------ Dataset excerpt

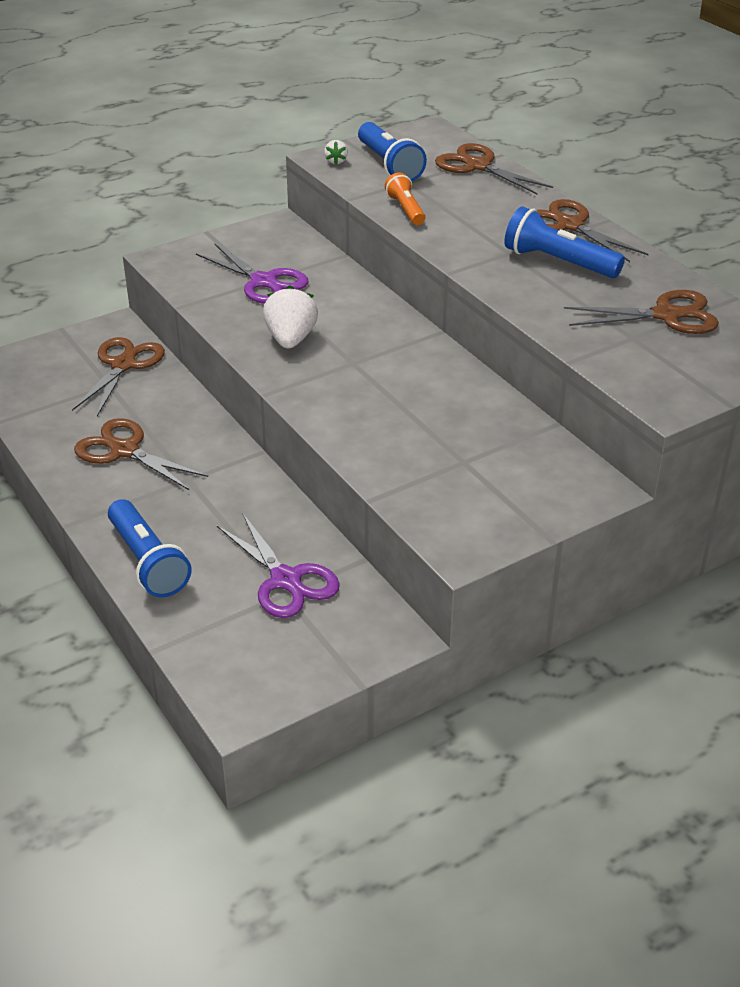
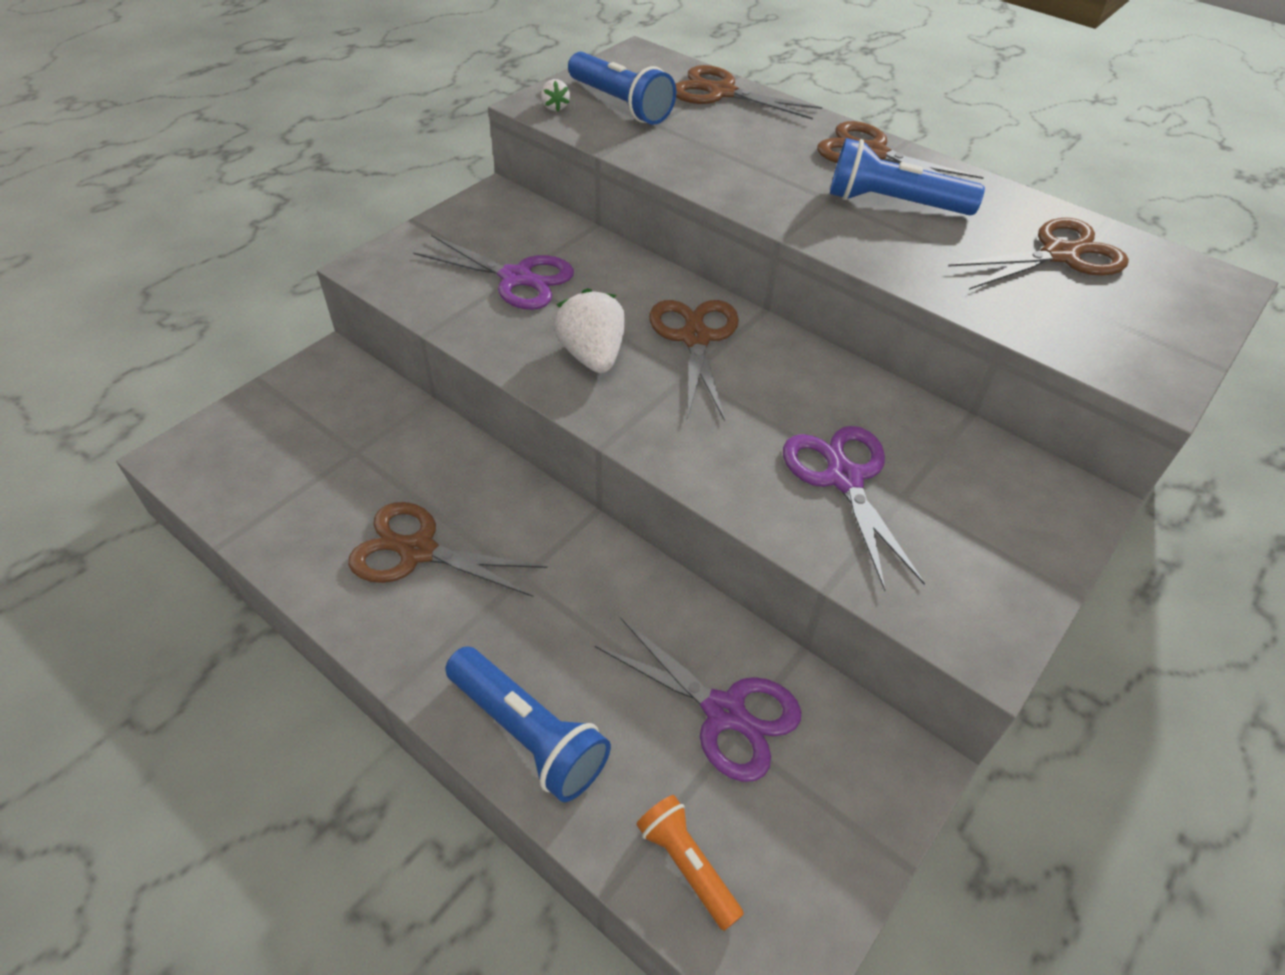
camera: 20 degrees left, 10 degrees up
(123, 365) = (362, 417): brown scissors -> brown scissors (695, 338)
(406, 210) = (675, 160): orange flashlight -> orange flashlight (687, 864)
(428, 443) = (844, 478): none -> purple scissors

------------

» Problem details: Find the lines in the data that include "scissors", then copy each of them.

» Response to the exercise:
(123, 365) = (362, 417): brown scissors -> brown scissors (695, 338)
(428, 443) = (844, 478): none -> purple scissors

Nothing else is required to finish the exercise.